TASK TO CARRY OUT = Print the data below line for line, without changing anything.

RECORDED DATA =
# # #
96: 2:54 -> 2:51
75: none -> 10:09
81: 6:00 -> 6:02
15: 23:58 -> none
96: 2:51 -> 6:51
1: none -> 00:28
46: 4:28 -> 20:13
# # #
WRITTEN RESPONSE =
96: 2:54 -> 2:51
75: none -> 10:09
81: 6:00 -> 6:02
15: 23:58 -> none
96: 2:51 -> 6:51
1: none -> 00:28
46: 4:28 -> 20:13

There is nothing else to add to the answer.